⟨
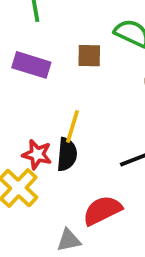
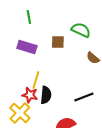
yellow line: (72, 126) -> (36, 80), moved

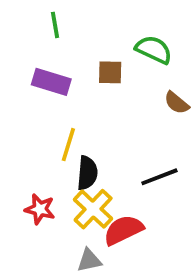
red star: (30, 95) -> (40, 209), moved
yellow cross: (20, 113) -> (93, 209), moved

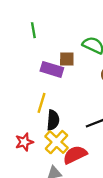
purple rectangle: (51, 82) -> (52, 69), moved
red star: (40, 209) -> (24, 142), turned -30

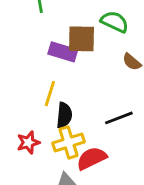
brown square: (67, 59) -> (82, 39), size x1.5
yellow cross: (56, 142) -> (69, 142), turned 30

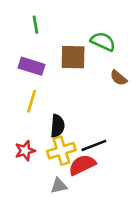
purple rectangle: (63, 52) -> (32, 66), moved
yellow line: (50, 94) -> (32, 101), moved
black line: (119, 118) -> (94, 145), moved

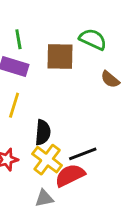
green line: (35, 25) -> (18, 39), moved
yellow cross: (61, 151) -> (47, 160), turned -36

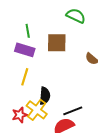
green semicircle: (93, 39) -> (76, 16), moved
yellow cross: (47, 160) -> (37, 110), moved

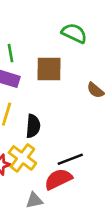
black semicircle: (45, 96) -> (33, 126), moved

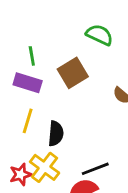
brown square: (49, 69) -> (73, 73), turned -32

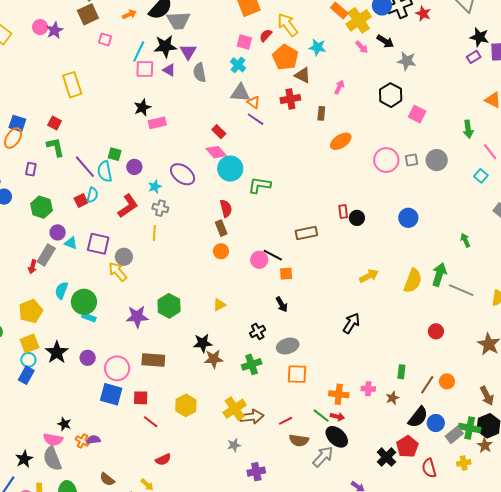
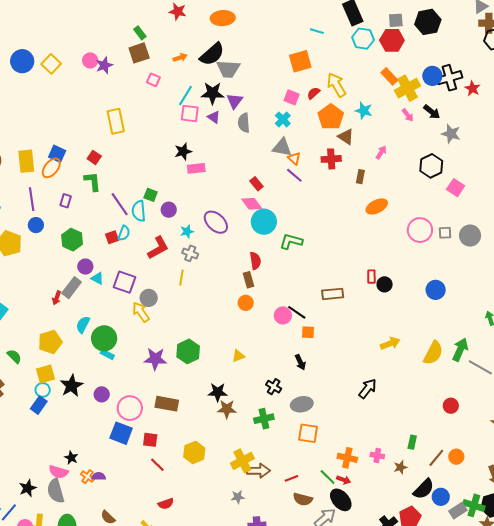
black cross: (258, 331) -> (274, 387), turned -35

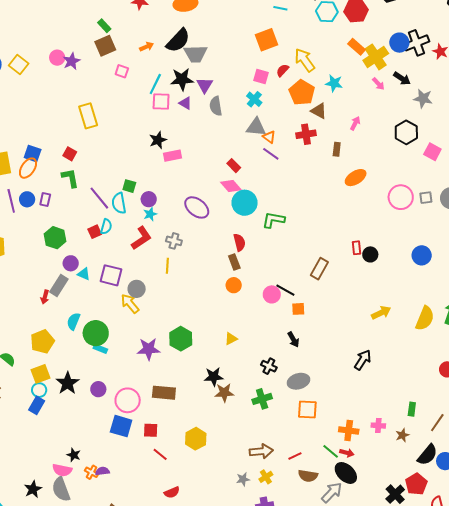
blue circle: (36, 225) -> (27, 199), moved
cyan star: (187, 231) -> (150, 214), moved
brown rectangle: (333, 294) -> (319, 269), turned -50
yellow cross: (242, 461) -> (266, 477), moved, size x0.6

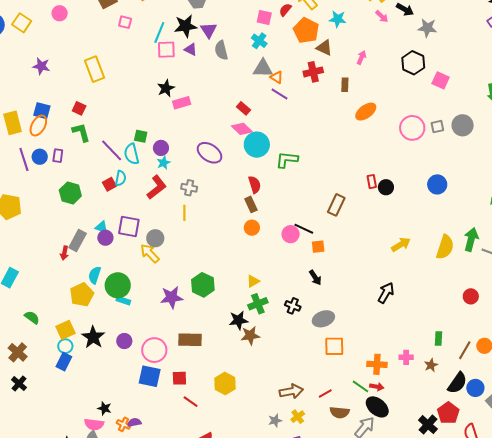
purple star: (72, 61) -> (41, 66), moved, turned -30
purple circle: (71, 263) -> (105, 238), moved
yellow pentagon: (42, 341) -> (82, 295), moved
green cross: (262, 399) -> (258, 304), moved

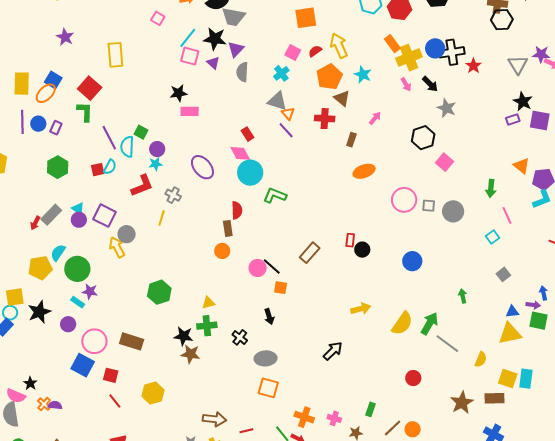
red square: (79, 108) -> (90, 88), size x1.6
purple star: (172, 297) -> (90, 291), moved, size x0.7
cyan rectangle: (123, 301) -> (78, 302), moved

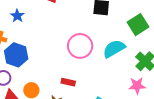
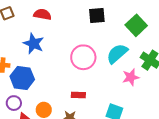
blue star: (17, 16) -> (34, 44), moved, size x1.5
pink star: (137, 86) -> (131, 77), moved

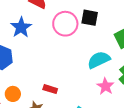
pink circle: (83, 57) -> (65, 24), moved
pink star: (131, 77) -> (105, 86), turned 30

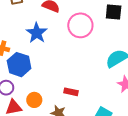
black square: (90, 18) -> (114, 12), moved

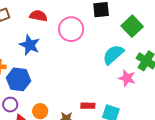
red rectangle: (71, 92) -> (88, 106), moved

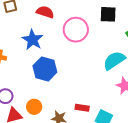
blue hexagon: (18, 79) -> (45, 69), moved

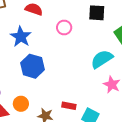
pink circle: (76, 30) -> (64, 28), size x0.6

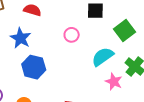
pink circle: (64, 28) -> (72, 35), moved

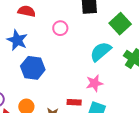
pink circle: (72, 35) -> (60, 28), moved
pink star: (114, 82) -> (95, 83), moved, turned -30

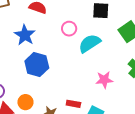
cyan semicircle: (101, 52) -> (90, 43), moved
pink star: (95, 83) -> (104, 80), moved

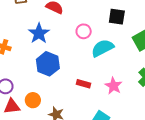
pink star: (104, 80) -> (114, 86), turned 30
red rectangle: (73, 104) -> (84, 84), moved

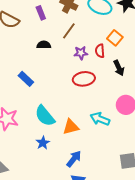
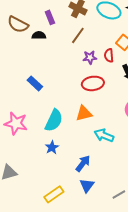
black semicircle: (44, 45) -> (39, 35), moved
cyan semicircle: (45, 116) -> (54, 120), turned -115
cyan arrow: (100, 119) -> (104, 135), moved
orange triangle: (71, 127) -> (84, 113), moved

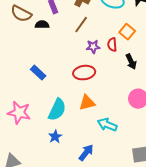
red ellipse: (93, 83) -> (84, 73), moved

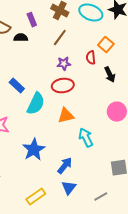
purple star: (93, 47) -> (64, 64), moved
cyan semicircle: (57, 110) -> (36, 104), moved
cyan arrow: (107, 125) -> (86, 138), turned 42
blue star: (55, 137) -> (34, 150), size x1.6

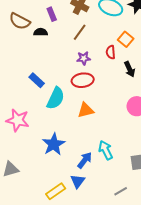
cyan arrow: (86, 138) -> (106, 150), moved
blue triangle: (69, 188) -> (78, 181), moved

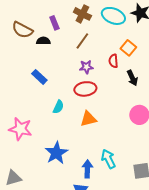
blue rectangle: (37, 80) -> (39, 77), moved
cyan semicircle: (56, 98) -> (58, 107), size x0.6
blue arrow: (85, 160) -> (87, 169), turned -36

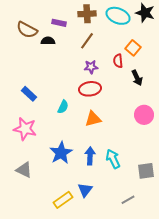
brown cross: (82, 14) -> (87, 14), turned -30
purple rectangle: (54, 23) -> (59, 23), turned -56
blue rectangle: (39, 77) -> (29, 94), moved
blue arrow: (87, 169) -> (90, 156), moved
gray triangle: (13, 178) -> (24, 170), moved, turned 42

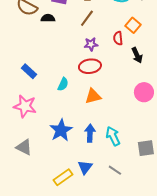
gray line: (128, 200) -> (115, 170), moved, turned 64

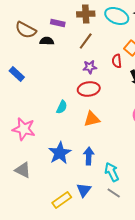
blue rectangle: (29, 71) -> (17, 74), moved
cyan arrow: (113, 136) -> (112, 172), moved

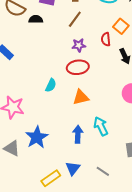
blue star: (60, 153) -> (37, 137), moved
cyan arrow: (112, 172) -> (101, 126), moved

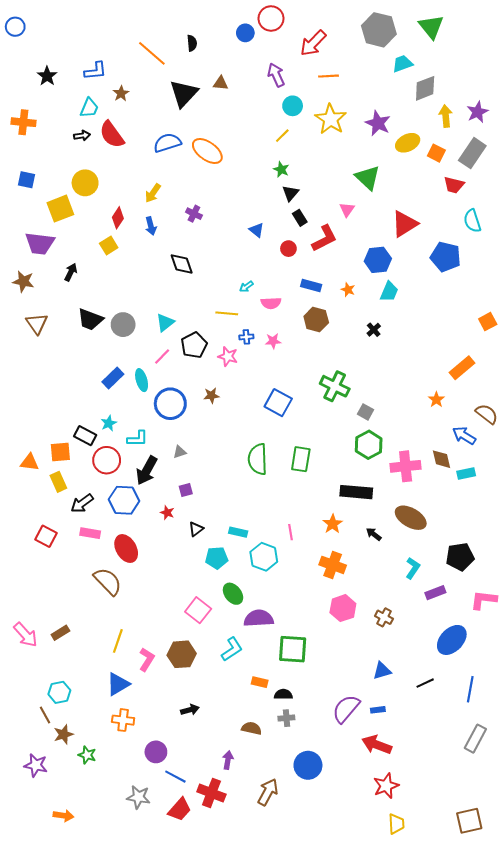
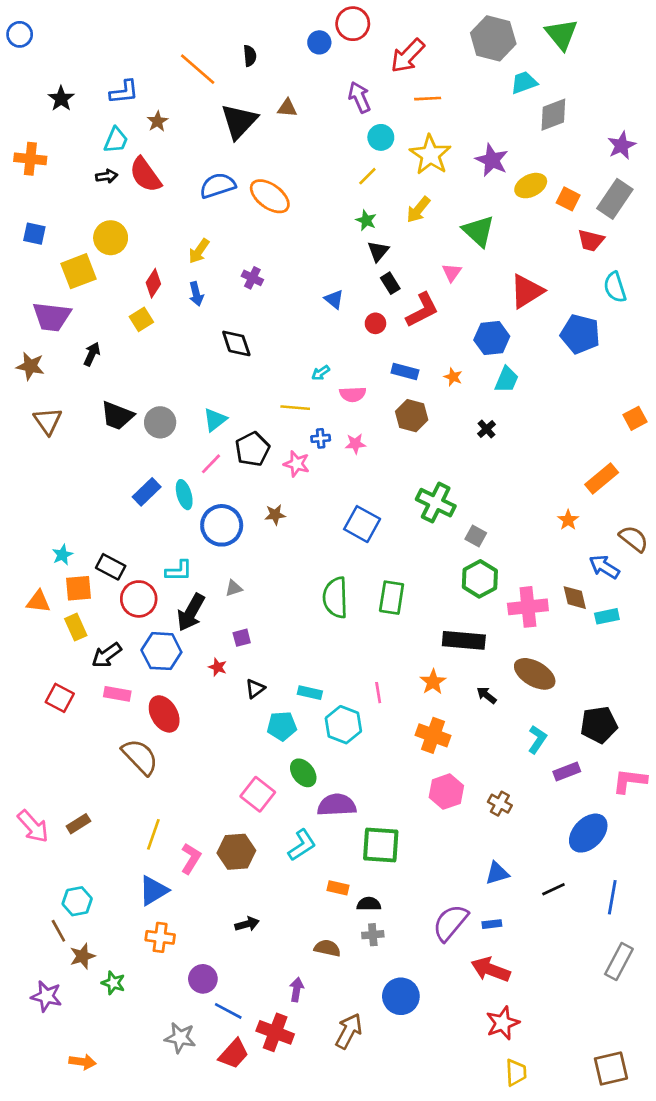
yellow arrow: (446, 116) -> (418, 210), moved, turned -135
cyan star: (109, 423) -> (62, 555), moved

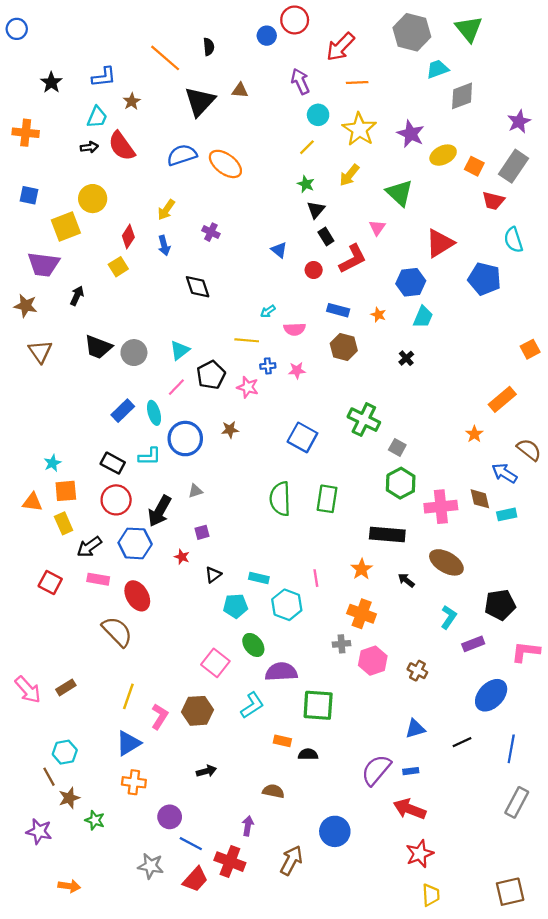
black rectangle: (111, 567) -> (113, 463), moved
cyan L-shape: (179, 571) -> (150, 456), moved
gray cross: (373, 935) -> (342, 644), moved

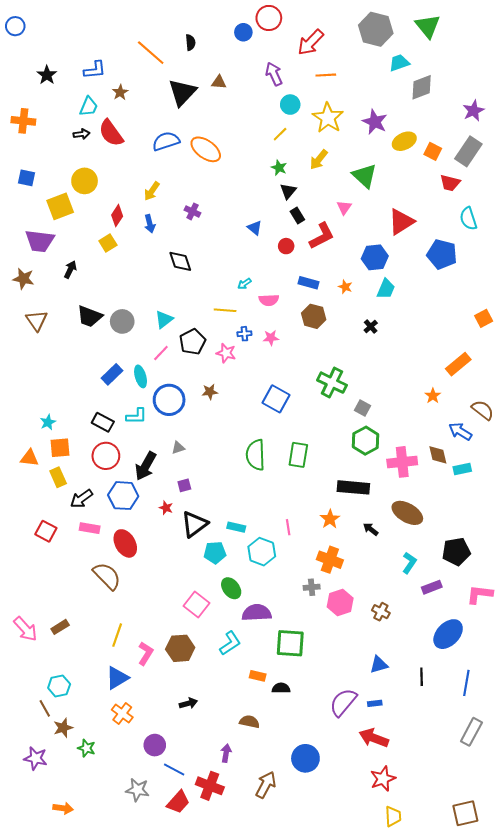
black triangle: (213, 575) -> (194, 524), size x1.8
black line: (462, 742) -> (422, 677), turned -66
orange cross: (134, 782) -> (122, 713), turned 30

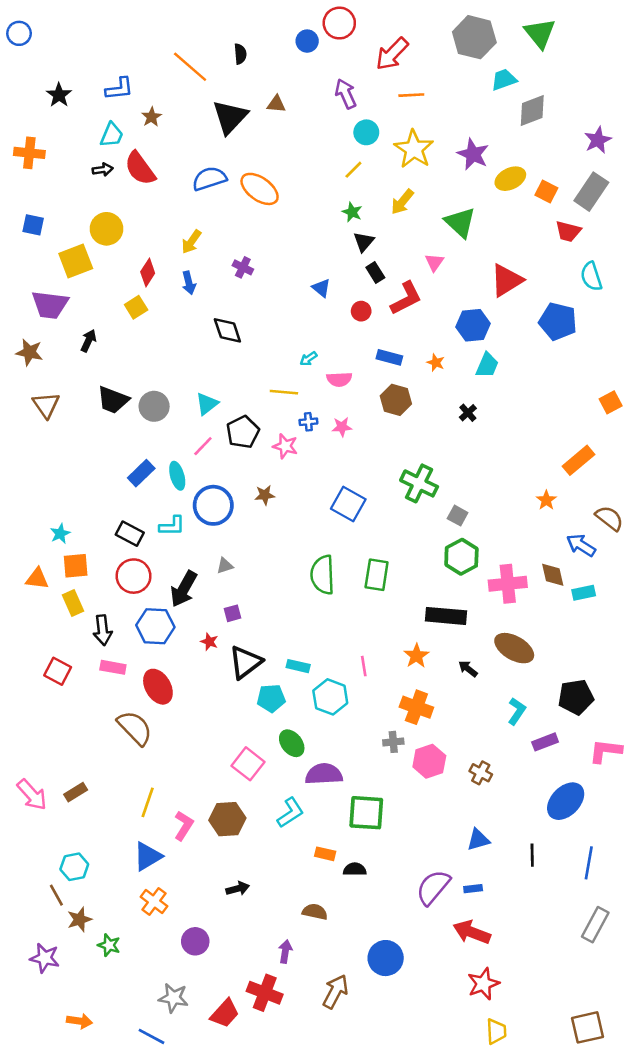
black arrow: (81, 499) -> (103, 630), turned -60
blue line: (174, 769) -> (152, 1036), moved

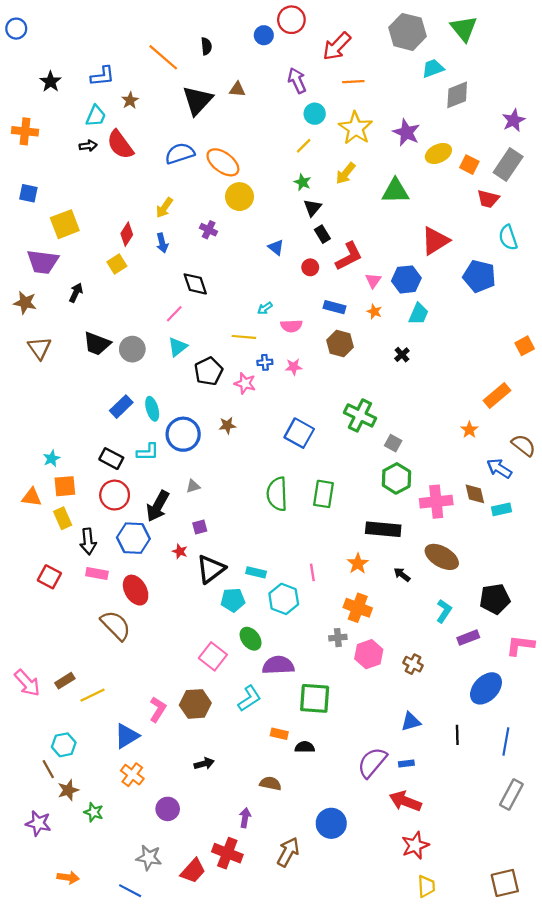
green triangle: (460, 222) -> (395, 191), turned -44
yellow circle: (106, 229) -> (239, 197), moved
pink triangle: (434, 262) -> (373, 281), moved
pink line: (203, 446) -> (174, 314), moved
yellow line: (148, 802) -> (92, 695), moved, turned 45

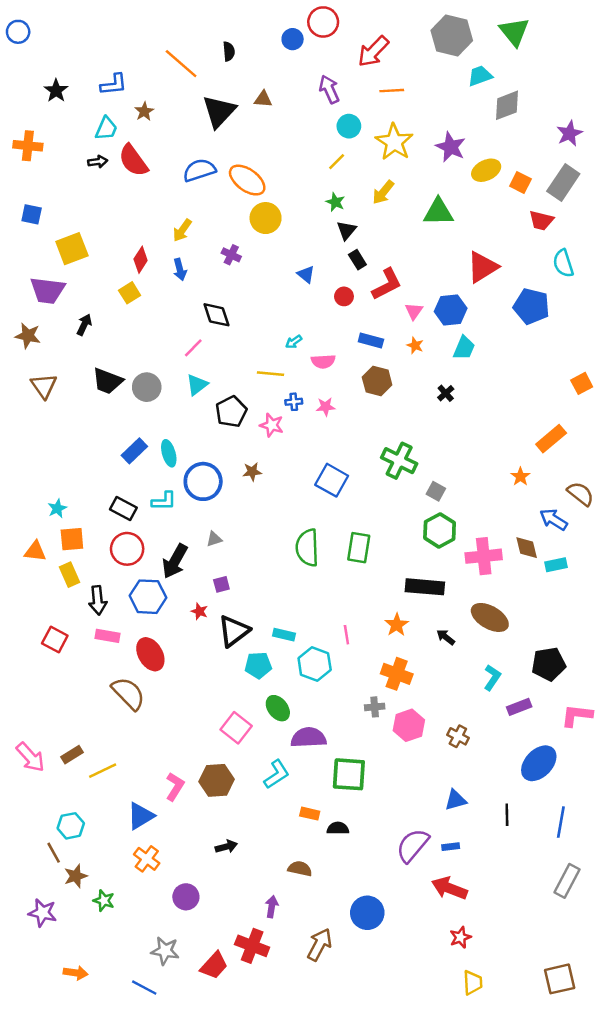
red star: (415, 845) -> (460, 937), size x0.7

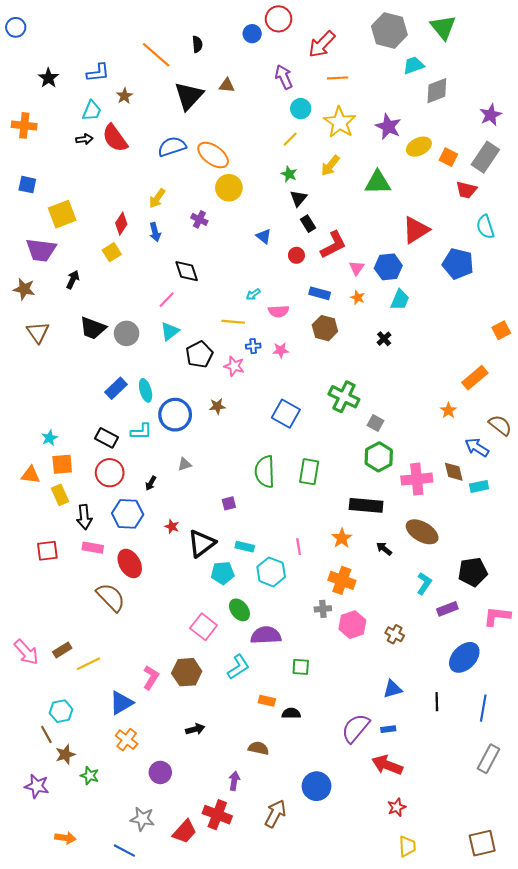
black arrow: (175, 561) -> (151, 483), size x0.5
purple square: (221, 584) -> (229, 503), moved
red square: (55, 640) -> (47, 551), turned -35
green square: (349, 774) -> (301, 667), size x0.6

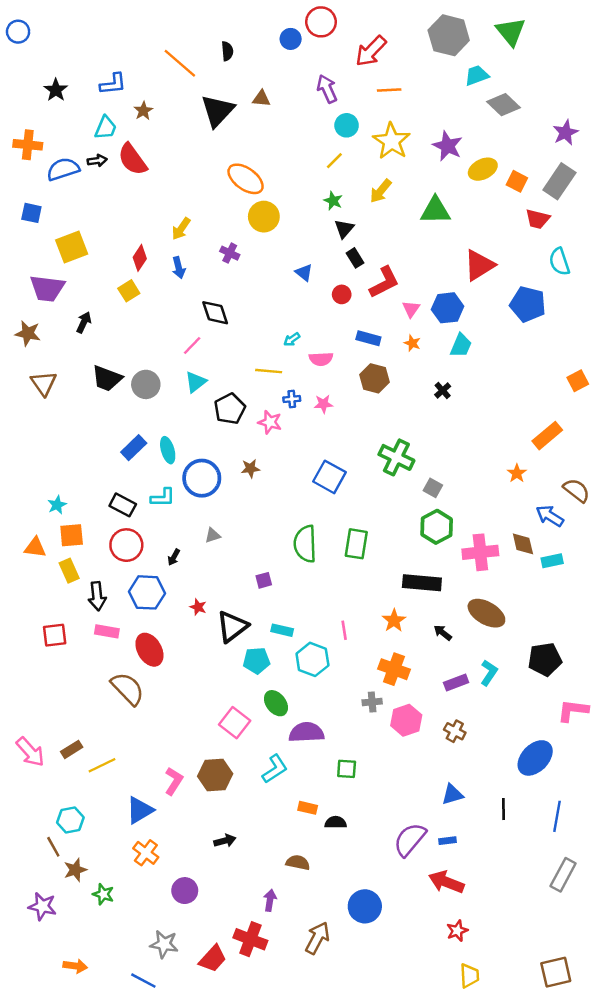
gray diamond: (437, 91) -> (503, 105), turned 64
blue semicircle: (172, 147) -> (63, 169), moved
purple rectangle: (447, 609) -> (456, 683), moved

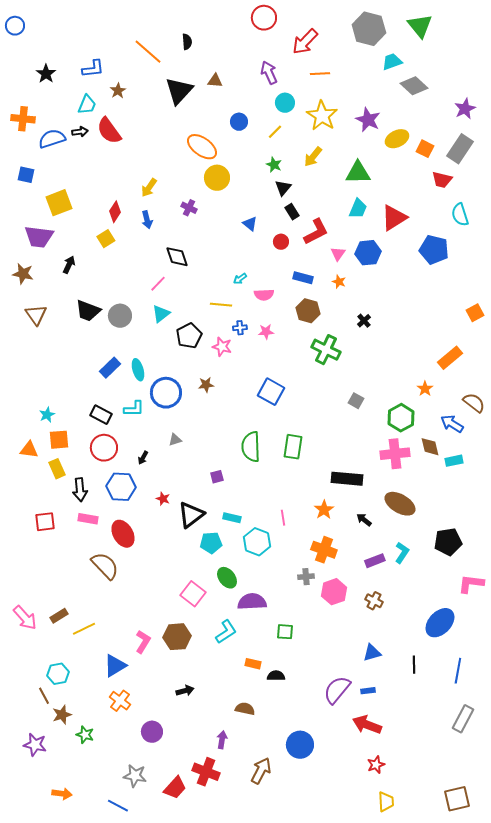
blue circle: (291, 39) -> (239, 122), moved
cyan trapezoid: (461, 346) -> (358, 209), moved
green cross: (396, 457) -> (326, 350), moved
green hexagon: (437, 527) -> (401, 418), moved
⟩
Which part of the entries opens with the line containing "pink star: (95, 83) -> (104, 80), moved" and closes with the line containing "purple star: (93, 47) -> (64, 64), moved"? Output that part exactly, ends included, pictures excluded.

pink star: (95, 83) -> (104, 80), moved

pink star: (104, 80) -> (114, 86), turned 30
red rectangle: (73, 104) -> (84, 84), moved

black semicircle: (44, 45) -> (39, 35), moved
cyan semicircle: (45, 116) -> (54, 120), turned -115
cyan arrow: (100, 119) -> (104, 135), moved
orange triangle: (71, 127) -> (84, 113), moved

red ellipse: (93, 83) -> (84, 73), moved

purple star: (93, 47) -> (64, 64), moved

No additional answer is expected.